[Multi-step shape changes]

%%

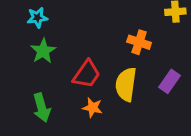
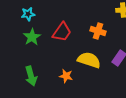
red trapezoid: (87, 74) -> (62, 32), moved
yellow semicircle: (126, 84) -> (89, 60), turned 100

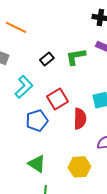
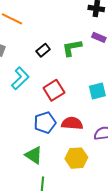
red semicircle: (80, 119) -> (72, 123), moved, turned -85
blue pentagon: (37, 121) -> (45, 123), moved

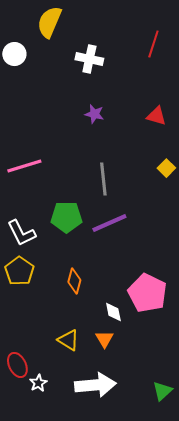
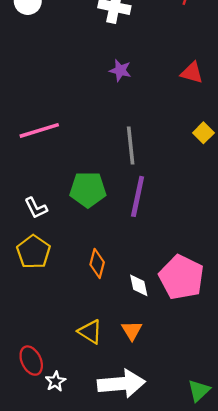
purple line: (109, 223) -> (138, 196), turned -54
white L-shape: (21, 233) -> (36, 208), size x0.7
white diamond: (113, 312) -> (139, 285), moved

%%

■ **REQUIRED WORK**
Return verbatim each line from the one that mentions "purple line: (109, 223)" to the end of the entries, inclusive.

■ **SOLUTION TO THIS TASK**
purple line: (109, 223) -> (138, 196), turned -54
white L-shape: (21, 233) -> (36, 208), size x0.7
white diamond: (113, 312) -> (139, 285), moved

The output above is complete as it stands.